━━ Provided data

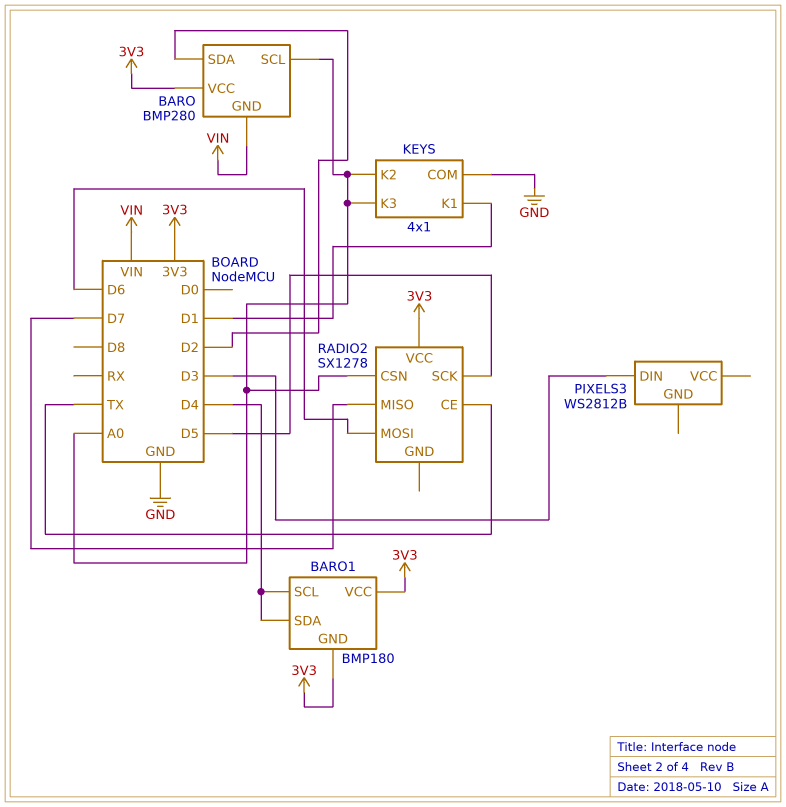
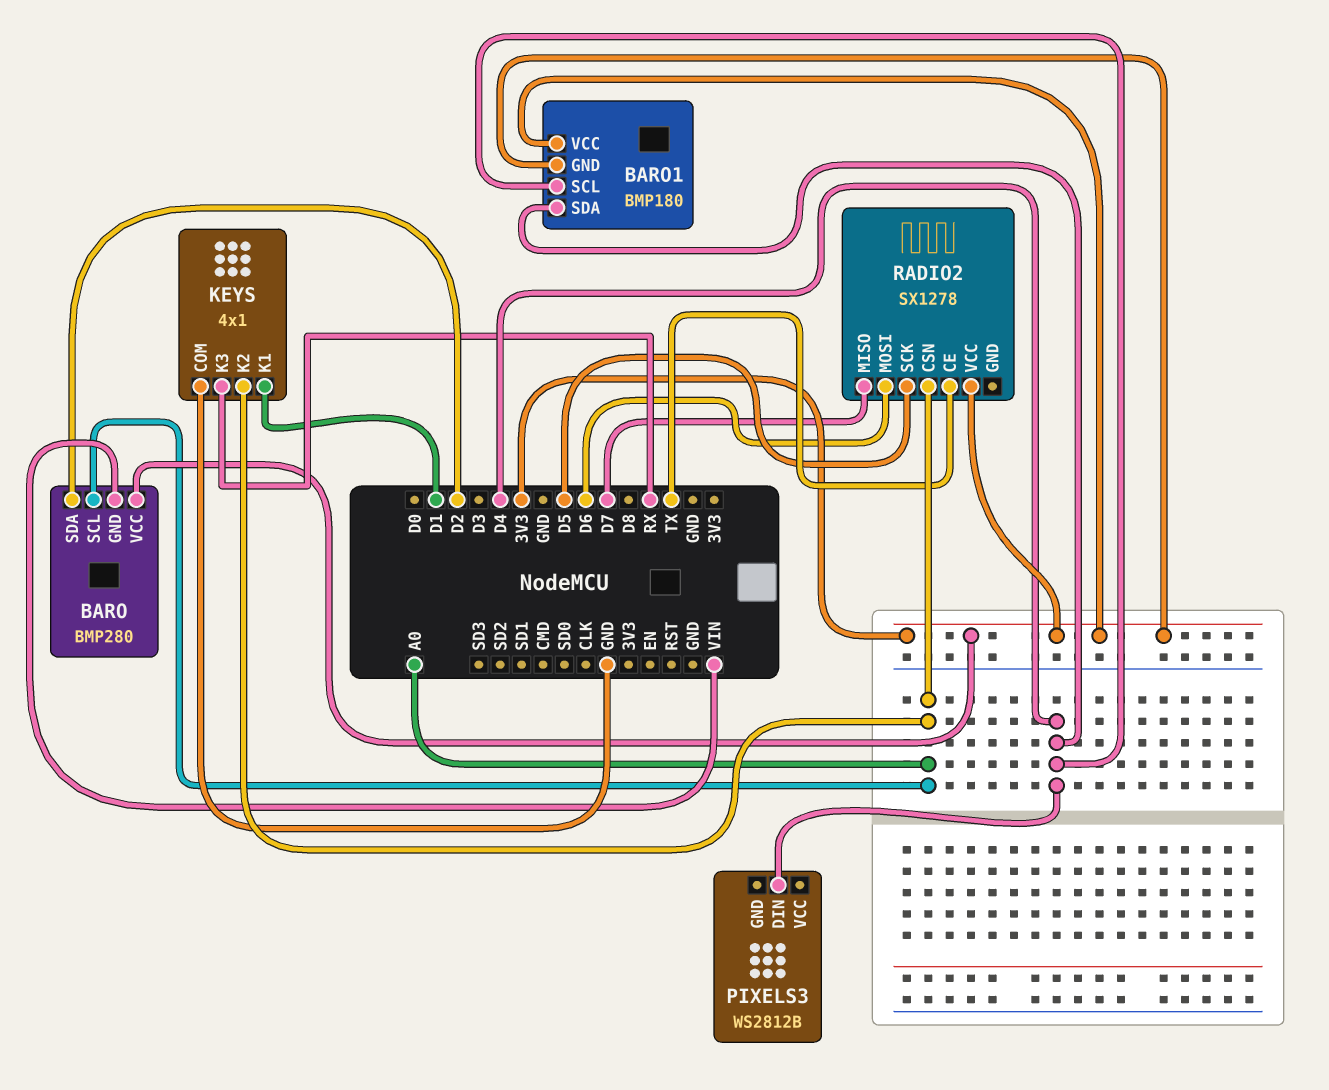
KEYS pin K3: A0 -> RX
PIXELS3 pin DIN: D3 -> D4

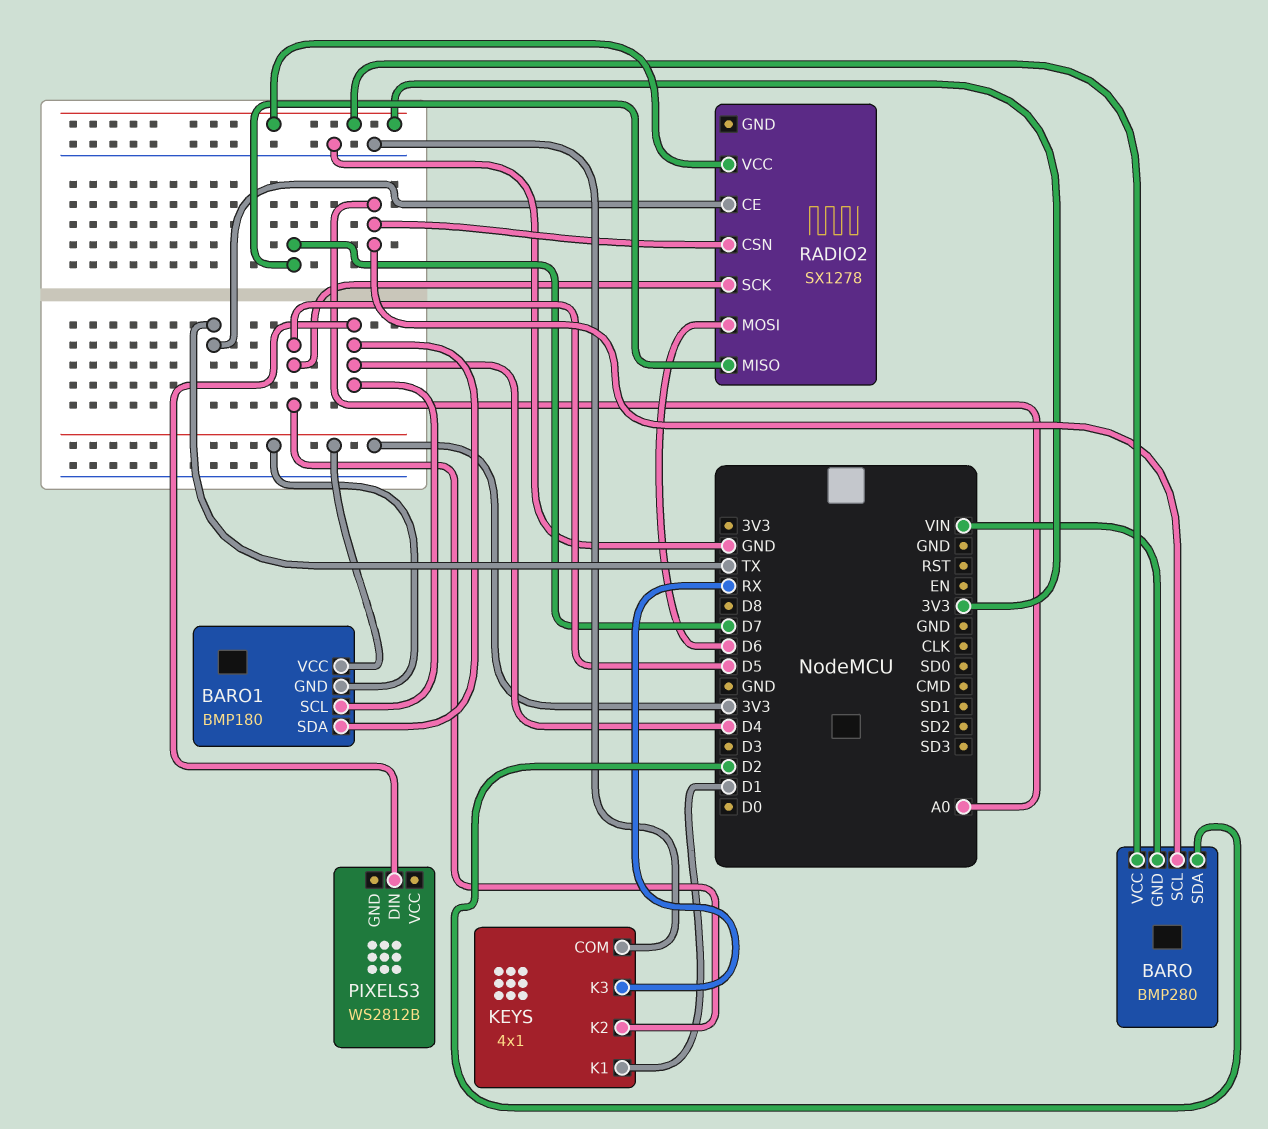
KEYS pin K2: A0 -> D5

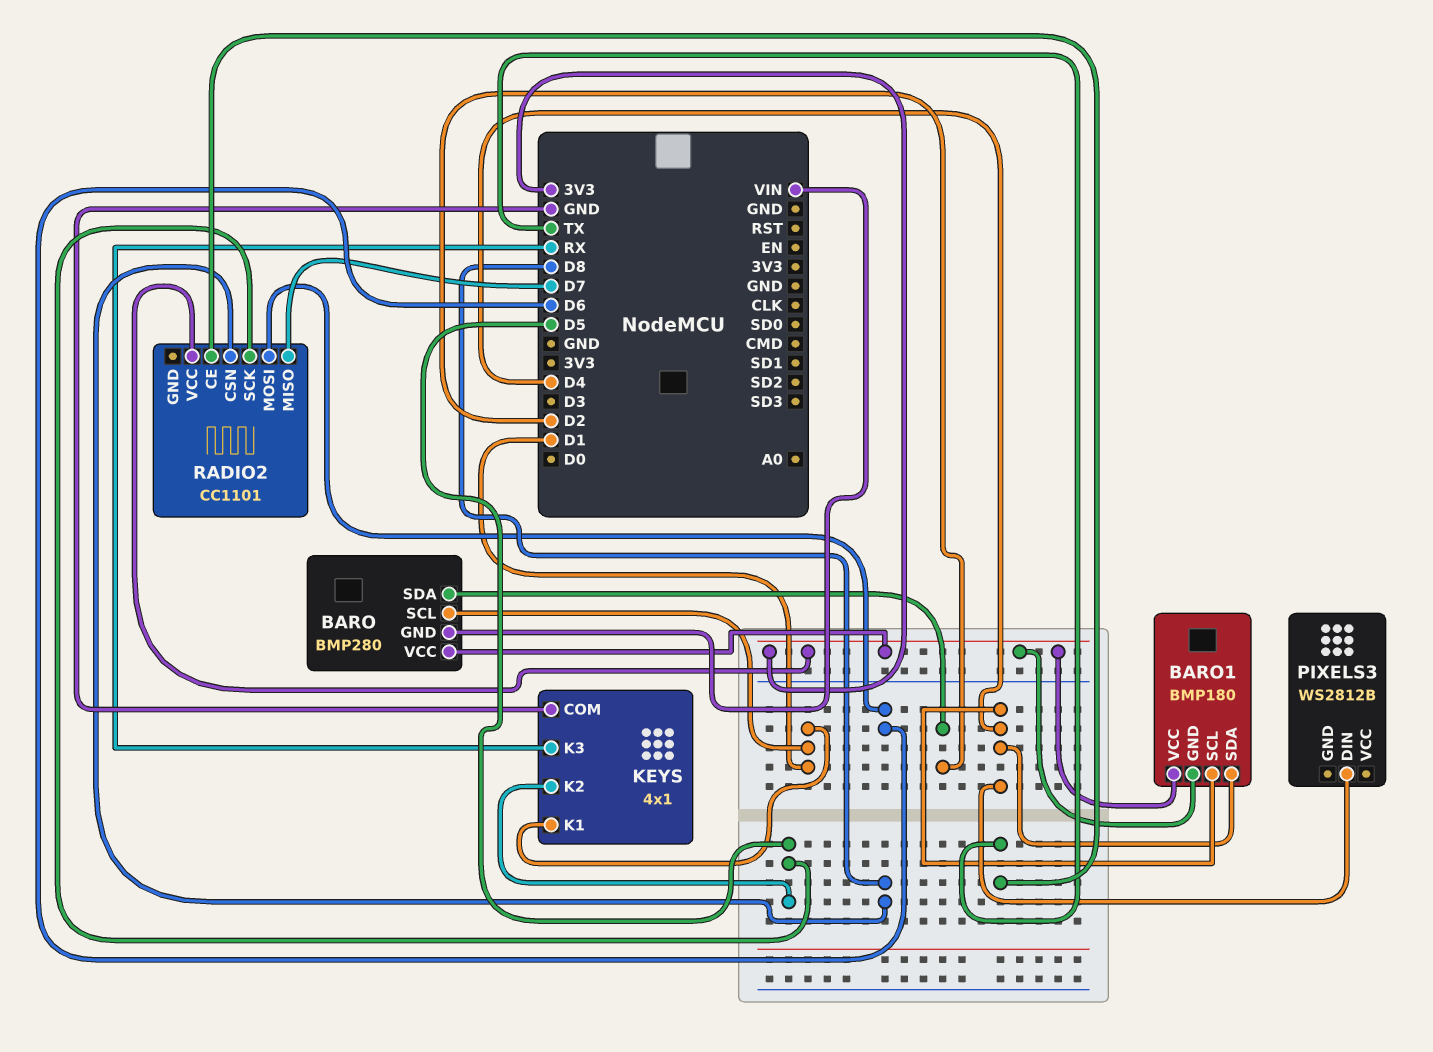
BARO pin SCL: A0 -> D1
RADIO2: SX1278 -> CC1101
RADIO2 pin CSN: A0 -> D8

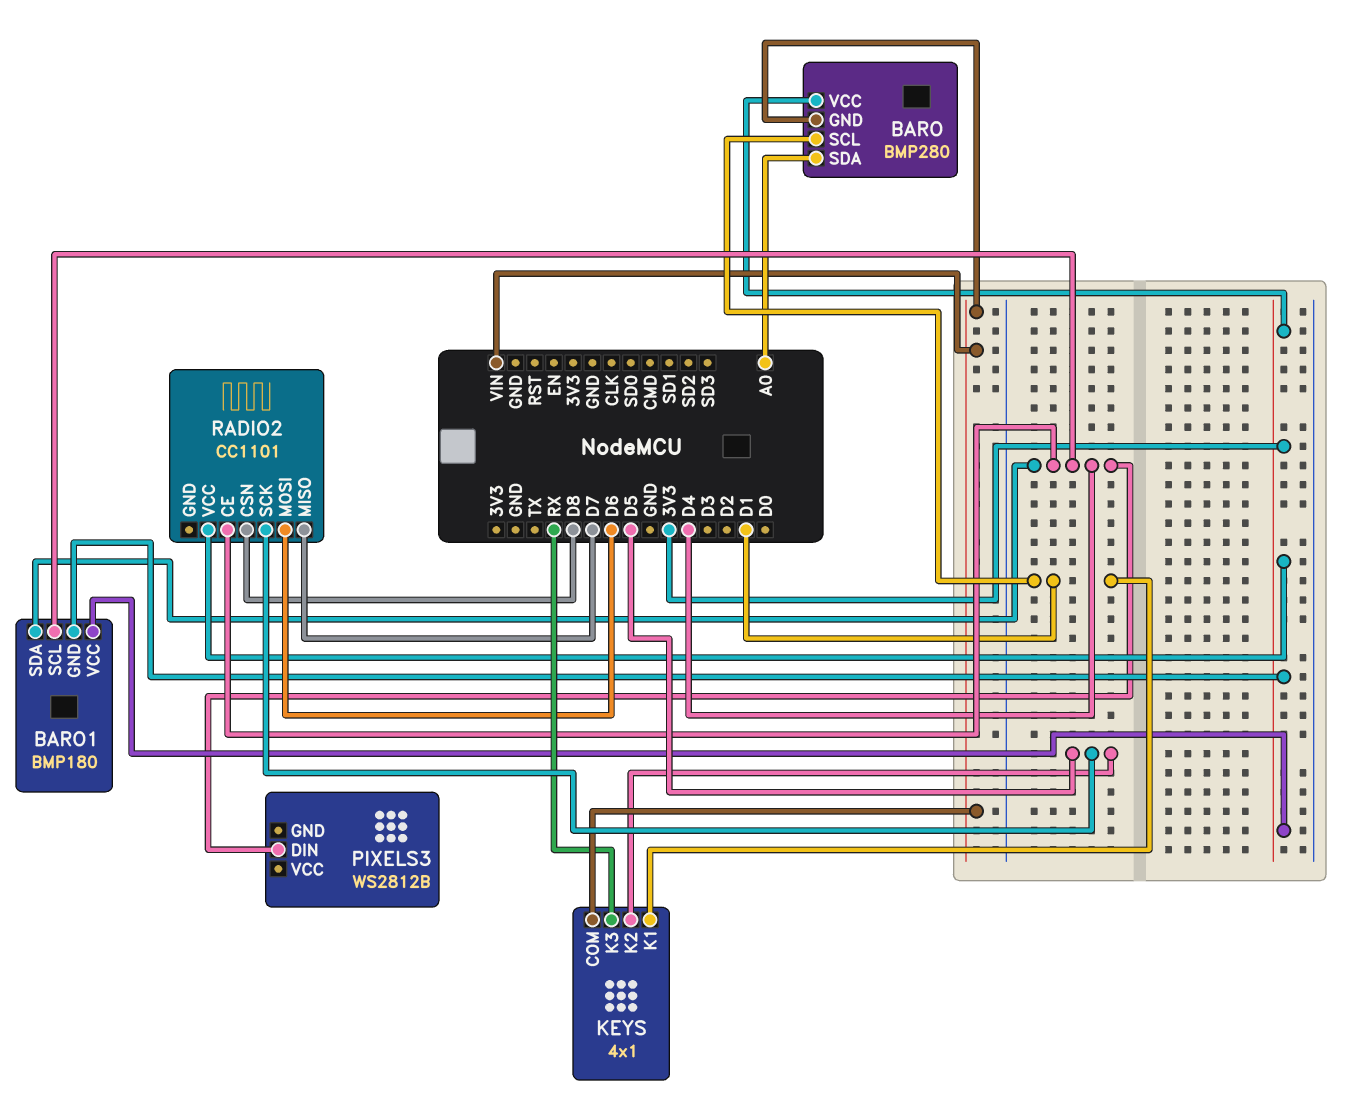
BARO pin SDA: D2 -> A0
KEYS pin COM: GND -> VIN
RADIO2 pin CE: TX -> D4

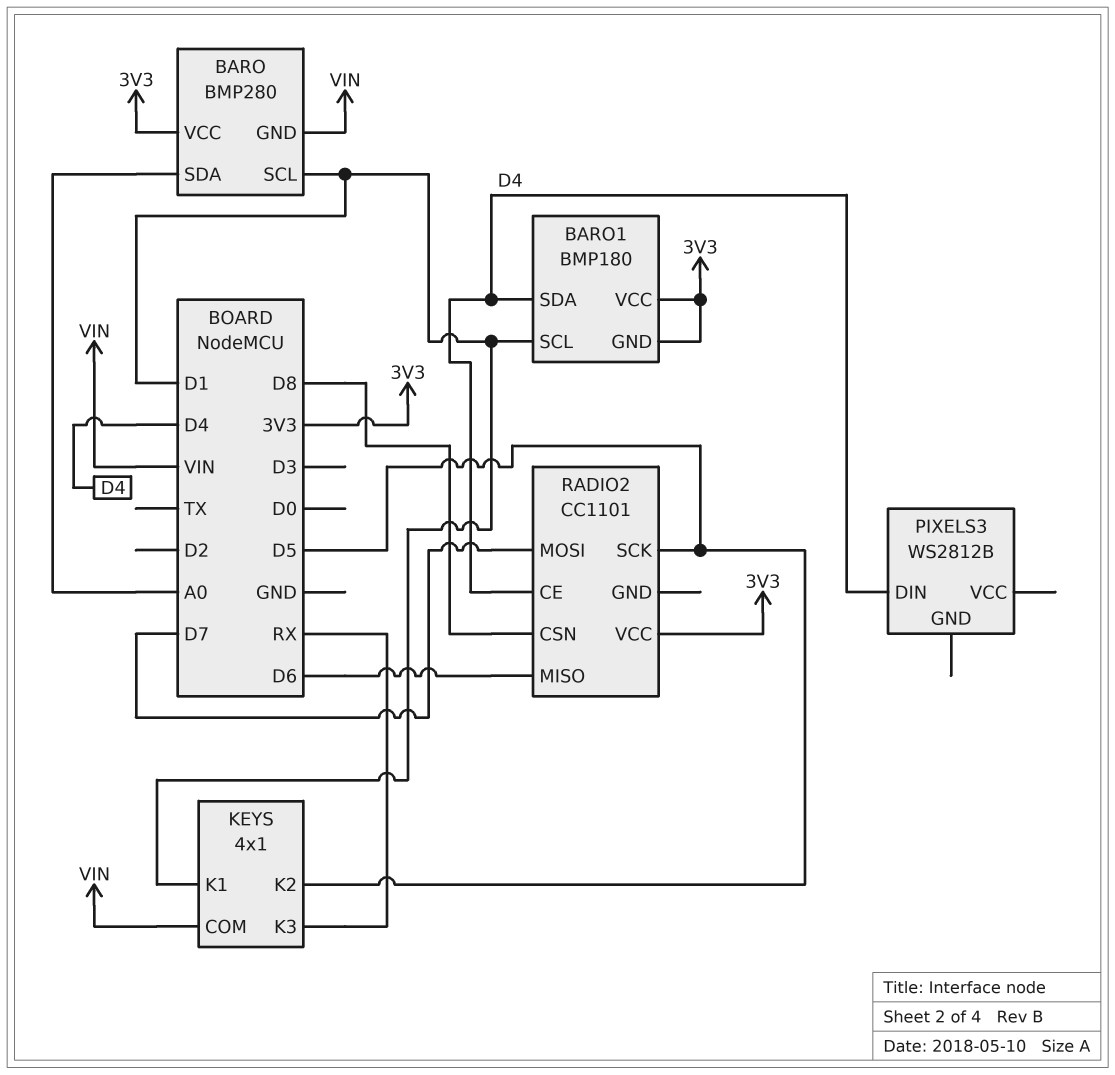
BARO1 pin SCL: D4 -> D1
RADIO2 pin MISO: D7 -> D6
RADIO2 pin MOSI: D6 -> D7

━━━━

- What you will do: Determine how many lines of the data contain "KEYS" and give nothing but that number.

- Output: 3